What the exercise asks
Find the line with "(424, 117) = (636, 465): red" in the records below, then please transcribe it and every later line exactly, omitting the pictures and adding nothing.

Given records
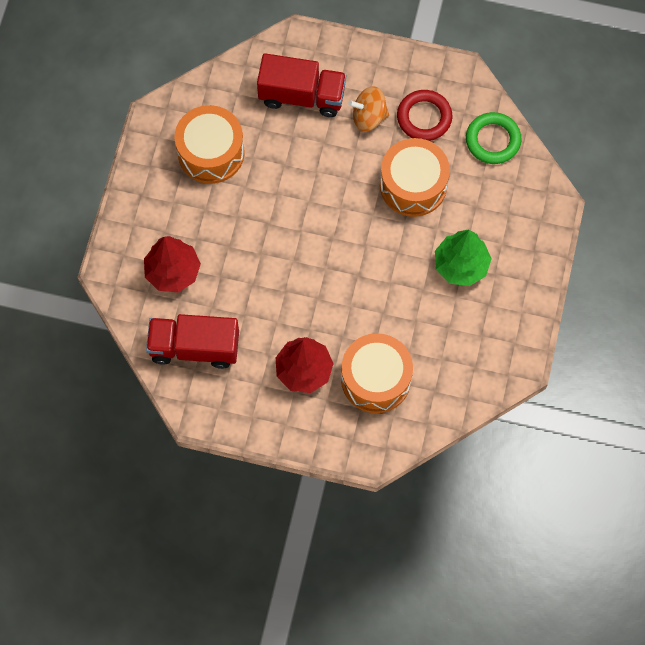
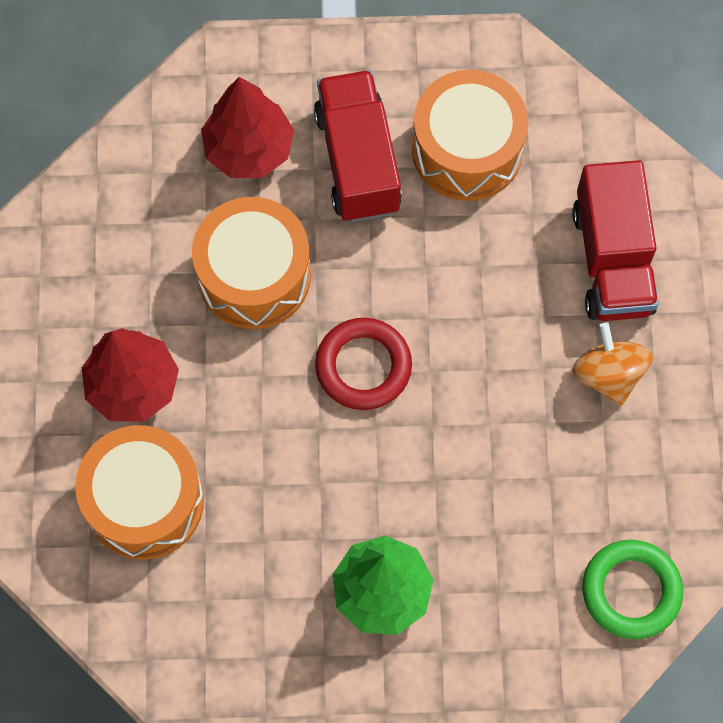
camera: 75 degrees right, 0 degrees up
(194, 347) = (132, 214): red truck -> red truck (358, 161)
(413, 185) = (505, 477): orange drum -> orange drum (254, 275)
(424, 117) = (636, 465): red ring -> red ring (363, 366)

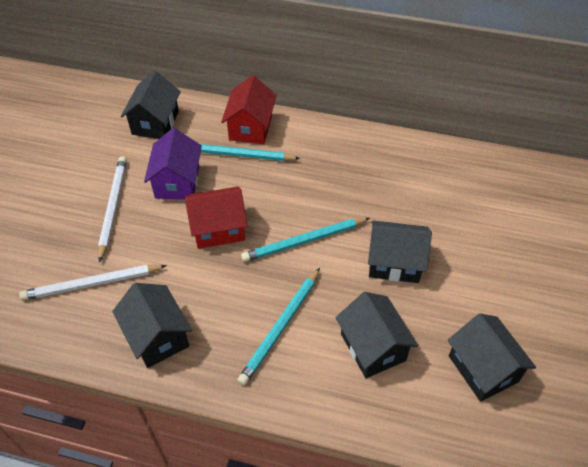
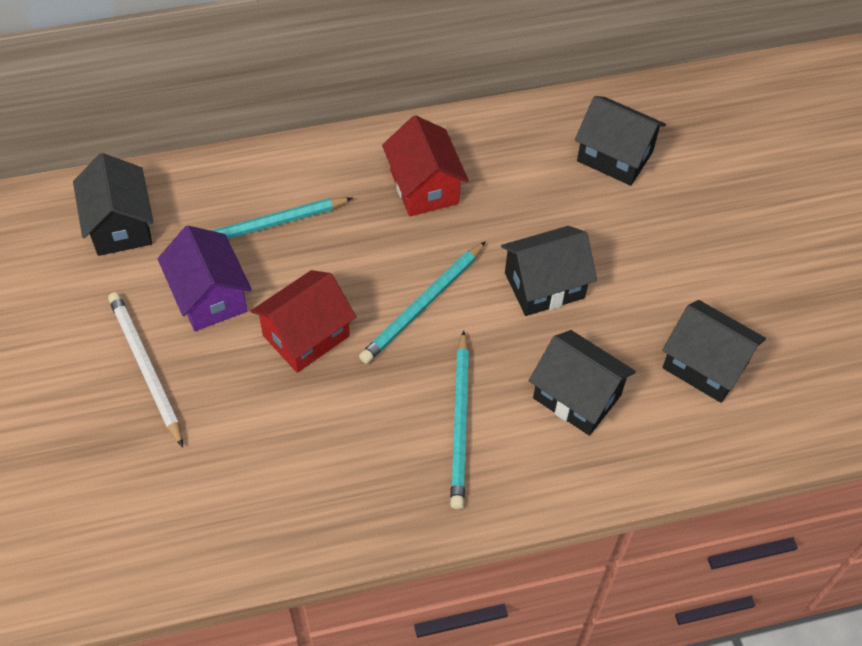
camera: 30 degrees left, 5 degrees up
(92, 284) = (191, 479): white pencil -> none
(157, 336) = (320, 503): black house -> black house (615, 156)
(250, 127) = (258, 180): red house -> red house (424, 187)

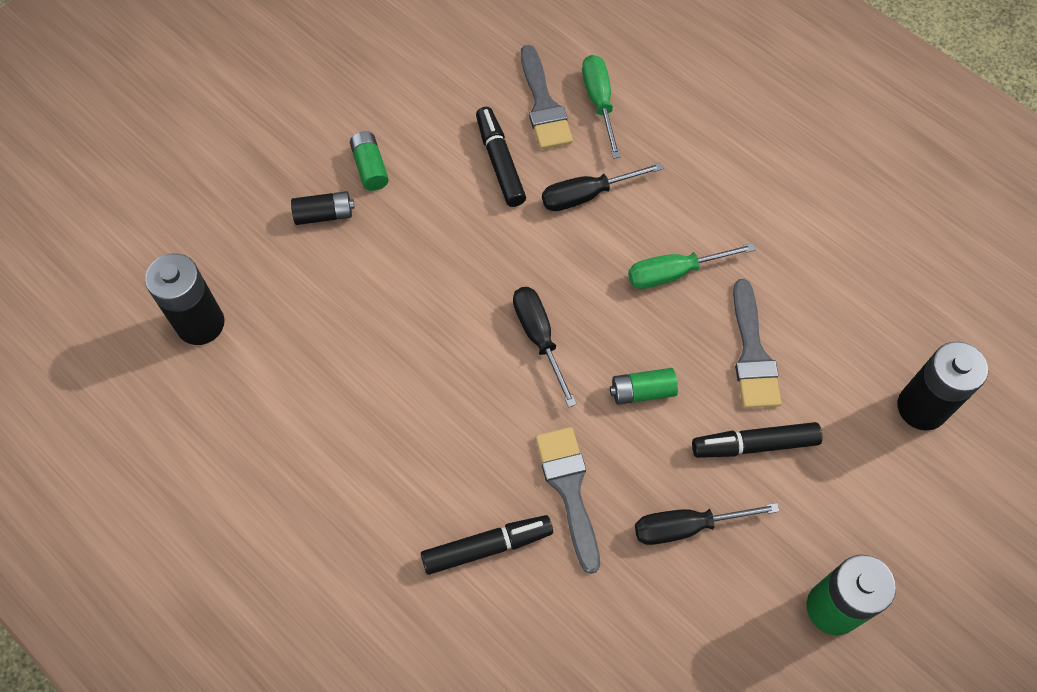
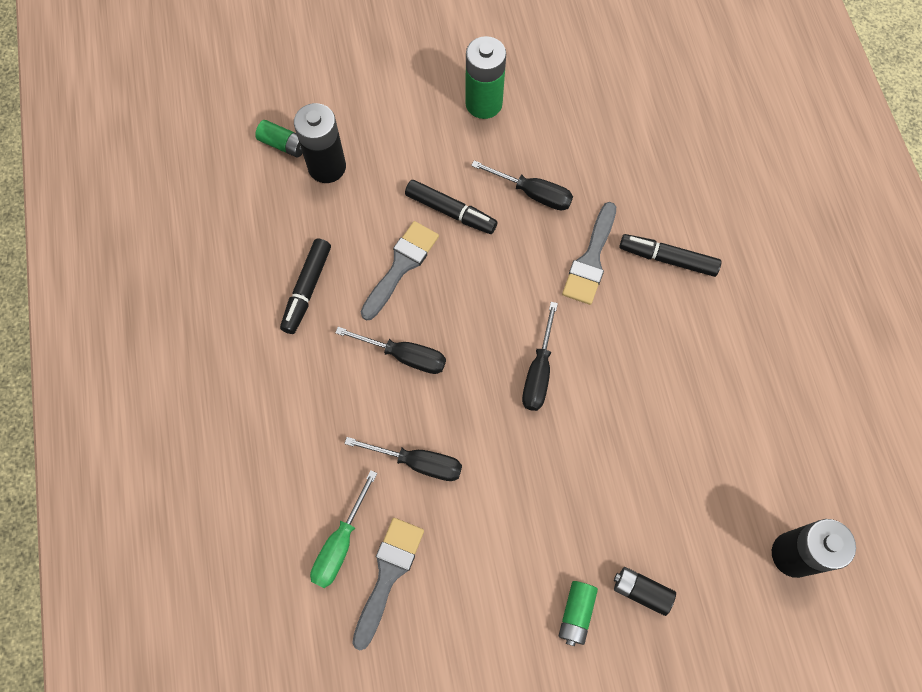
camera: 145 degrees left, 5 degrees up
(500, 162) = (464, 542): black marker -> black marker (307, 289)
(642, 391) = (495, 289): green battery -> green battery (283, 144)
(674, 273) = (405, 356): green screwdriver -> black screwdriver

Response to this exercise
(424, 117) = (636, 465): red ring -> red ring (363, 366)

camera: 30 degrees left, 5 degrees up
(92, 284) = (191, 479): white pencil -> none
(157, 336) = (320, 503): black house -> black house (615, 156)
(250, 127) = (258, 180): red house -> red house (424, 187)

camera: 145 degrees left, 5 degrees up
(500, 162) = (464, 542): black marker -> black marker (307, 289)
(642, 391) = (495, 289): green battery -> green battery (283, 144)
(674, 273) = (405, 356): green screwdriver -> black screwdriver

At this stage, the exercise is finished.